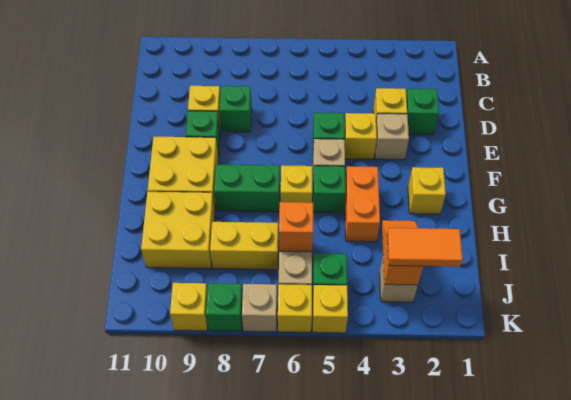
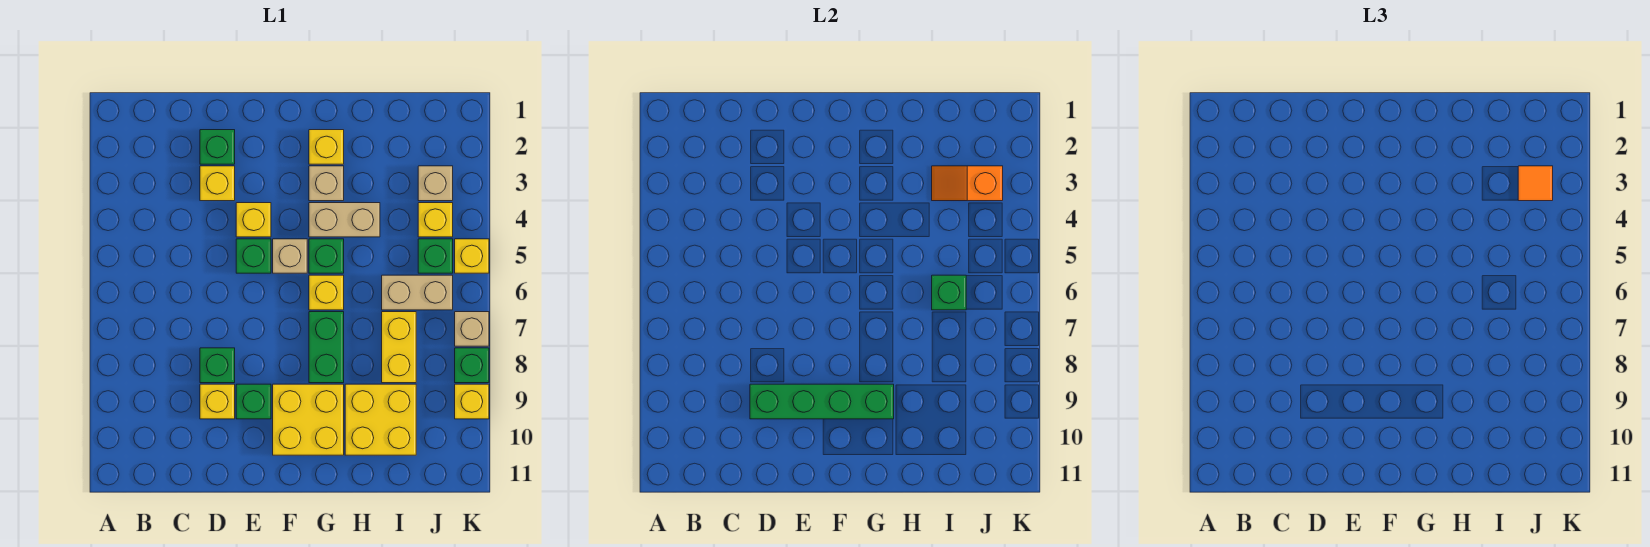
none -> green brick D9:G9 level 2
tan brick E3 level 1 -> tan brick G3 level 1
orange brick G4:H4 level 1 -> tan brick G4:H4 level 1
orange brick I6 level 2 -> green brick I6 level 2
orange tile J2:J3 level 3 -> orange tile J3 level 3
yellow brick K6 level 1 -> yellow brick J4 level 1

════════════════════

Brief
Your copy should restate every record word for word and contain no pictures.

Answer to this problem
none -> green brick D9:G9 level 2
tan brick E3 level 1 -> tan brick G3 level 1
orange brick G4:H4 level 1 -> tan brick G4:H4 level 1
orange brick I6 level 2 -> green brick I6 level 2
orange tile J2:J3 level 3 -> orange tile J3 level 3
yellow brick K6 level 1 -> yellow brick J4 level 1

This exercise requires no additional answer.